▶ Exercise brief: Write out, unchanged, every line of the records below from the one containing "Unstable [247, 1028]" down to the one containing "brightened [725, 1347]", including both.

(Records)

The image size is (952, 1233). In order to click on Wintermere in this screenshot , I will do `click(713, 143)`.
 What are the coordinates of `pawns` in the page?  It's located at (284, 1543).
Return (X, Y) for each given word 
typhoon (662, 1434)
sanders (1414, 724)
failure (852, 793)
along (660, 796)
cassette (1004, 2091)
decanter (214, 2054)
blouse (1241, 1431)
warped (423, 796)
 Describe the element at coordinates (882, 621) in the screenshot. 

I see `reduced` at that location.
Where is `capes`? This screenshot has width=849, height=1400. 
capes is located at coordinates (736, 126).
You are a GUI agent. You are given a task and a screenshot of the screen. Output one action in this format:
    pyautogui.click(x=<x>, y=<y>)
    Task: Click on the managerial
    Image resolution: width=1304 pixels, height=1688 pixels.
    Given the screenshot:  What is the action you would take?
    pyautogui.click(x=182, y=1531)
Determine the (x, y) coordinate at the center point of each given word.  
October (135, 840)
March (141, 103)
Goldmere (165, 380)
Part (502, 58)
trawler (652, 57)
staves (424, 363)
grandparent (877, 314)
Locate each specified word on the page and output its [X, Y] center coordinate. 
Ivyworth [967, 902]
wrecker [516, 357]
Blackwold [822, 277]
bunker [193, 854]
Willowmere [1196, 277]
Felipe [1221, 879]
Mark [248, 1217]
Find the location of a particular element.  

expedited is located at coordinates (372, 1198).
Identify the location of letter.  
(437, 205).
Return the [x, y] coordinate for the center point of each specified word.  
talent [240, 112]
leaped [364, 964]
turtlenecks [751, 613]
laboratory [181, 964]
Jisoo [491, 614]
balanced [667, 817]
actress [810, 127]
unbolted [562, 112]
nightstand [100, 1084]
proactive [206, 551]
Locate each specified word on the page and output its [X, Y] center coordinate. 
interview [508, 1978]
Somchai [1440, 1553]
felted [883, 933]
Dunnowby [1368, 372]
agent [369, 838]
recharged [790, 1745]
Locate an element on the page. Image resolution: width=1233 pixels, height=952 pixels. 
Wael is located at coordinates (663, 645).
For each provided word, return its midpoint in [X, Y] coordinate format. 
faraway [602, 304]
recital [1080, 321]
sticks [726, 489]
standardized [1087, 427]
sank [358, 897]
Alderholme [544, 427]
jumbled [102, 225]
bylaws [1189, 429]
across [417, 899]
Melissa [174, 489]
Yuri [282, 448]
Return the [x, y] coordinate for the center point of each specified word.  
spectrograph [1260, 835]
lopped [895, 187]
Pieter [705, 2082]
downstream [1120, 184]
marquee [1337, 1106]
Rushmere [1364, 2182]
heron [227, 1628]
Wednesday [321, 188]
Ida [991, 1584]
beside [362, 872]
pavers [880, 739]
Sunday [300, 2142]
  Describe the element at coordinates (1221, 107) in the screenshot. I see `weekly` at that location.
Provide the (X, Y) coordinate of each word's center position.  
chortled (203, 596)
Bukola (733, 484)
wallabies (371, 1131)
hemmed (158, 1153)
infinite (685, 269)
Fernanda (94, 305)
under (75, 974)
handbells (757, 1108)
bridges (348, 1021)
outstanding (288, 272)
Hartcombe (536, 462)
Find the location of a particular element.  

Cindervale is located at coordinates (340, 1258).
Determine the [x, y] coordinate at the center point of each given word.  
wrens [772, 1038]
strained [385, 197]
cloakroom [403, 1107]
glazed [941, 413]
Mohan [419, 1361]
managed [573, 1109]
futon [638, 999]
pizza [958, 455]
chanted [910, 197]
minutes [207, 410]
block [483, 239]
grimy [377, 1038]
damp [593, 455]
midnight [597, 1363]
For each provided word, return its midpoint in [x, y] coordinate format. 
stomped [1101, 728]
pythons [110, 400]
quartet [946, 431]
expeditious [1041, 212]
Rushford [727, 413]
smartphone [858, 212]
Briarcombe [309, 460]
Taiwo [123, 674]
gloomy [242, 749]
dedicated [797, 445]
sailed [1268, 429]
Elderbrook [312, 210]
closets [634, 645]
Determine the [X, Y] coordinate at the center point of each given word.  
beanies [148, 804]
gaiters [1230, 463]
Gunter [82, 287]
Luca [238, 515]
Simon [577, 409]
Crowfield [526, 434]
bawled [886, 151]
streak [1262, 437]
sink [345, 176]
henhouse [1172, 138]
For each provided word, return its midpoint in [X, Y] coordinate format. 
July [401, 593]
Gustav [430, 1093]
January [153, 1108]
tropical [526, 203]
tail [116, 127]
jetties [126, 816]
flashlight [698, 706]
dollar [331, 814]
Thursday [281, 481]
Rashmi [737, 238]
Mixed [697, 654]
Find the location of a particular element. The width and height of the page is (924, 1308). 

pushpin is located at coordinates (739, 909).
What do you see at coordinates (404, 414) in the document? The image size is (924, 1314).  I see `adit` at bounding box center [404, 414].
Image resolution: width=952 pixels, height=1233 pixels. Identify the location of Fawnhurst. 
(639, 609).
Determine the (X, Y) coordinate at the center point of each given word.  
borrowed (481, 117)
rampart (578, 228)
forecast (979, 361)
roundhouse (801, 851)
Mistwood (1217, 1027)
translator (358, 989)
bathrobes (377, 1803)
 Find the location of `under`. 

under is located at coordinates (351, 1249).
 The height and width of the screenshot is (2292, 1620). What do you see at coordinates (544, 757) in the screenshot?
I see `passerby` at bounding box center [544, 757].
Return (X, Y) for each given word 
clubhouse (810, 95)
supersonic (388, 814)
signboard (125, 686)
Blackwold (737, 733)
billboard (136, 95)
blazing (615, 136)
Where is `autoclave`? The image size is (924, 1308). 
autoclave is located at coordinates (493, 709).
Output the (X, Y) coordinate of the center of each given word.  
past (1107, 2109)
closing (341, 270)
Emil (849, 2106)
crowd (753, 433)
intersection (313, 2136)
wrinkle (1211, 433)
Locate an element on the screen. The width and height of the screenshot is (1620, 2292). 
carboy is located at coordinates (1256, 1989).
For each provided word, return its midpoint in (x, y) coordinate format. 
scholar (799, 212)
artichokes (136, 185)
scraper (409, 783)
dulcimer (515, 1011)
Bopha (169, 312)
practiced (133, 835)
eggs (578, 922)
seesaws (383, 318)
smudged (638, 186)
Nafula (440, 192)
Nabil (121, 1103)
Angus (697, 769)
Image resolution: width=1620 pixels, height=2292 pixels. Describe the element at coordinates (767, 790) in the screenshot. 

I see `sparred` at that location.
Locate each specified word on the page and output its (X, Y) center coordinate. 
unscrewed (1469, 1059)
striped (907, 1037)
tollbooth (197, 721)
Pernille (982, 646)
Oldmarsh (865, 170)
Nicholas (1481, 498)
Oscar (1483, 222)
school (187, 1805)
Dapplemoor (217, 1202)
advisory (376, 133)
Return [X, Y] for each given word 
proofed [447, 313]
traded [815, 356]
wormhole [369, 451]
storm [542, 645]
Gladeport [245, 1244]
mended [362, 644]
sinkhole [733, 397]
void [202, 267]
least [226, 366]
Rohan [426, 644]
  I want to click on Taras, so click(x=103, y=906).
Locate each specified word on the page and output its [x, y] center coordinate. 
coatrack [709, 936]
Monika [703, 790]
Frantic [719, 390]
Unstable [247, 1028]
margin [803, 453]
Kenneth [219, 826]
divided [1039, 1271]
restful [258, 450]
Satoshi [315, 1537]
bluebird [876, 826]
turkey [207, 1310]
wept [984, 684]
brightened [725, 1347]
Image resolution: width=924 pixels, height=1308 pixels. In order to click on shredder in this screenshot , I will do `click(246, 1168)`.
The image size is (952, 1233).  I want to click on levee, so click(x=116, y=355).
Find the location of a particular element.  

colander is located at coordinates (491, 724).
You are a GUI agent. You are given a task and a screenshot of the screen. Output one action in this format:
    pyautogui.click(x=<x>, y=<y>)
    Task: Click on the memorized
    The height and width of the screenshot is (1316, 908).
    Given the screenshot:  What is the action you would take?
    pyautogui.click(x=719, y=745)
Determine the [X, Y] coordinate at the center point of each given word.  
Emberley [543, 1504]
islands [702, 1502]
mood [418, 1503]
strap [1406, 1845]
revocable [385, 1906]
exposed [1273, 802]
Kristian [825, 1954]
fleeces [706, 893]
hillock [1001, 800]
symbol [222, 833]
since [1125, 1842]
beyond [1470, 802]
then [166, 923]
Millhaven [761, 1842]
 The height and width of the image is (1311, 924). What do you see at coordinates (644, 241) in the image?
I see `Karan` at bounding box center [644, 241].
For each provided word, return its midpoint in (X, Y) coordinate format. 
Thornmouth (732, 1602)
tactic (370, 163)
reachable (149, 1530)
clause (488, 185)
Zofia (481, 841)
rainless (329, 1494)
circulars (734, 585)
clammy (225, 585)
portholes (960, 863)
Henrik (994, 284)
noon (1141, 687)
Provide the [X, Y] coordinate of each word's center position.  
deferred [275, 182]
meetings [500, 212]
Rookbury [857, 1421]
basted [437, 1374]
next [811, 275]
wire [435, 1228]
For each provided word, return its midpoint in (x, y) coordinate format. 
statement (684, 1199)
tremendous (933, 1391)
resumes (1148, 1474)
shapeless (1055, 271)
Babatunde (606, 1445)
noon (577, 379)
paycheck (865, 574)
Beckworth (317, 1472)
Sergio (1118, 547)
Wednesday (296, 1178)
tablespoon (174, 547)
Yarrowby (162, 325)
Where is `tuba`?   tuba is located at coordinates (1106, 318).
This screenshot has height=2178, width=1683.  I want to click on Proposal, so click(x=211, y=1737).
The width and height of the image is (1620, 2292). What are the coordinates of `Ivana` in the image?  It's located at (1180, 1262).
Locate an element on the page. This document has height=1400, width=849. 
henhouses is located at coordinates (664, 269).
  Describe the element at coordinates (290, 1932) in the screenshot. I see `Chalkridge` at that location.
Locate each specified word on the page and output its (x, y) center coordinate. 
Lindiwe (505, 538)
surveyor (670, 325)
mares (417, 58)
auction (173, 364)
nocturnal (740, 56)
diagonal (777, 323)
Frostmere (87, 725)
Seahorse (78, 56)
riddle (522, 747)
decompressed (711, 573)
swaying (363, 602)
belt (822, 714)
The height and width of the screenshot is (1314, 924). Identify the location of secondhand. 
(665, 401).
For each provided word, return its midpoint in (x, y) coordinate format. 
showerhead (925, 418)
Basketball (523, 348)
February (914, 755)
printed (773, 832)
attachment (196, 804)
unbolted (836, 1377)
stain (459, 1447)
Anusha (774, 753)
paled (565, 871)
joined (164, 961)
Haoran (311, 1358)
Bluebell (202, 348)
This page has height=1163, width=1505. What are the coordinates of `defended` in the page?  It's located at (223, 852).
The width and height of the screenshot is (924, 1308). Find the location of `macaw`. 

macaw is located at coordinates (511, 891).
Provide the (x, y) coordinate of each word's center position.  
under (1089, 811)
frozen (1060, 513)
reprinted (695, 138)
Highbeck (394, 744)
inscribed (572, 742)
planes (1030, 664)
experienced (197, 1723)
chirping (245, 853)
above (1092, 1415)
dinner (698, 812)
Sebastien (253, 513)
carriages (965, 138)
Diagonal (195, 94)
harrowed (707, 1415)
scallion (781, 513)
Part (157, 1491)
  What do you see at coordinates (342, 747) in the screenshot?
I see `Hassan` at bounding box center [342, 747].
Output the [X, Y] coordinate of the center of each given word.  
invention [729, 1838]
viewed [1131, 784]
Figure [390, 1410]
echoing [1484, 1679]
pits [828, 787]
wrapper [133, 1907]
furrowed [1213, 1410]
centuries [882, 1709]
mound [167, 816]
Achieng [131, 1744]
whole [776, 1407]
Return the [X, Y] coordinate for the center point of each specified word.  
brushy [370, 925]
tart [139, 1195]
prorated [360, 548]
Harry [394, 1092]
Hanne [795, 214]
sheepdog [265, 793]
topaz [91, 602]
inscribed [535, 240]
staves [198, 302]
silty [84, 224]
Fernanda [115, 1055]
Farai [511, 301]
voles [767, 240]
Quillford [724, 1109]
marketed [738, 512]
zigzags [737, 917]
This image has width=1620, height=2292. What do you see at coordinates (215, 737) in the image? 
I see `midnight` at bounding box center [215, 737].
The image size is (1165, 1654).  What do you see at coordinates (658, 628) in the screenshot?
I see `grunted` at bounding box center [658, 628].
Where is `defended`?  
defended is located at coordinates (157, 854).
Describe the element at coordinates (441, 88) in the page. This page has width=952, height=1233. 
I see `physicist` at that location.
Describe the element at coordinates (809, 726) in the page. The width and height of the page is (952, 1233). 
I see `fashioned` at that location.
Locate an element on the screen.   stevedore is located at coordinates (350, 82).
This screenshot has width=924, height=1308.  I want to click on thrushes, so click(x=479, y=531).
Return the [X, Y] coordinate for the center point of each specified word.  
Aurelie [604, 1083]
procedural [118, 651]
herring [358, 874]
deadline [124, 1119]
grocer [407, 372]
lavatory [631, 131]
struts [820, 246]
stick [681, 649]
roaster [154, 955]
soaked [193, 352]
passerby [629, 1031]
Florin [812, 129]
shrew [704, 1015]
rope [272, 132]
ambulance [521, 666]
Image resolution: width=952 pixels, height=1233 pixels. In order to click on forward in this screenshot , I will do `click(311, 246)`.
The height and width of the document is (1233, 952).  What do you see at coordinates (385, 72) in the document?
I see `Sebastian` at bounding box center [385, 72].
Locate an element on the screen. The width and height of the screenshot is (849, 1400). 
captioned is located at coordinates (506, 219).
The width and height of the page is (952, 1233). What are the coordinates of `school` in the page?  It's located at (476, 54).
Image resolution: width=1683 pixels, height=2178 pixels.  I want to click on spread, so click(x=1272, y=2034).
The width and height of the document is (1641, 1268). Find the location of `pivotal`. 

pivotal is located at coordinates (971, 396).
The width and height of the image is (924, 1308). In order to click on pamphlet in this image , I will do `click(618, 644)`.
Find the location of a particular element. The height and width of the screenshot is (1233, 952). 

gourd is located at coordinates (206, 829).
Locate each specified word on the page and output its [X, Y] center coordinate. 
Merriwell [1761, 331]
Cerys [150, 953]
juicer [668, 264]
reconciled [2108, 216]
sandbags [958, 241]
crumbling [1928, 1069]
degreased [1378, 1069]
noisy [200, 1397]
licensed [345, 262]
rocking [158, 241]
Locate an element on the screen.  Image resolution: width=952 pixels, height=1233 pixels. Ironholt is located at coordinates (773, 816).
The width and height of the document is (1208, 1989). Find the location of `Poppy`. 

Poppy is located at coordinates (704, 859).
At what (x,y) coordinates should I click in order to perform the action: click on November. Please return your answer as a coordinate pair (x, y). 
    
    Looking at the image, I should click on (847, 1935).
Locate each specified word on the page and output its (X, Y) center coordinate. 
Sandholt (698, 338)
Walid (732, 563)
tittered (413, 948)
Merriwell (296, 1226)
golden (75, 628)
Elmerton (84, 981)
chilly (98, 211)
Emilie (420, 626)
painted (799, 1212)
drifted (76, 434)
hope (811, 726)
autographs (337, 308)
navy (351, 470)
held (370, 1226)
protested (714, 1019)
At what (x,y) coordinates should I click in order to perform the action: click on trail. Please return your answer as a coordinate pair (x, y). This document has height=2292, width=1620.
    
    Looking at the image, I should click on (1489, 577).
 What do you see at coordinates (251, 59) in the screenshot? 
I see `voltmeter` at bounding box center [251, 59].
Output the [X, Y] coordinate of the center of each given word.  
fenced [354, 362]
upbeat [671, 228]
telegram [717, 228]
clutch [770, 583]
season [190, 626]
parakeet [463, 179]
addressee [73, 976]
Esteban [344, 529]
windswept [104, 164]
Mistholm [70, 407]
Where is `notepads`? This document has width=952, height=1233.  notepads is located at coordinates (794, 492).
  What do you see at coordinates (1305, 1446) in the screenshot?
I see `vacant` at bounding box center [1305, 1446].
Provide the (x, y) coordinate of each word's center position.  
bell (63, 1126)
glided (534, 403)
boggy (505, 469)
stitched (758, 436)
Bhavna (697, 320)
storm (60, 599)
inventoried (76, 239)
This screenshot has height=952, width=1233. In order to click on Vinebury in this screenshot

▶ Full response:
Unstable [247, 1028]
margin [803, 453]
Kenneth [219, 826]
divided [1039, 1271]
restful [258, 450]
Satoshi [315, 1537]
bluebird [876, 826]
turkey [207, 1310]
wept [984, 684]
brightened [725, 1347]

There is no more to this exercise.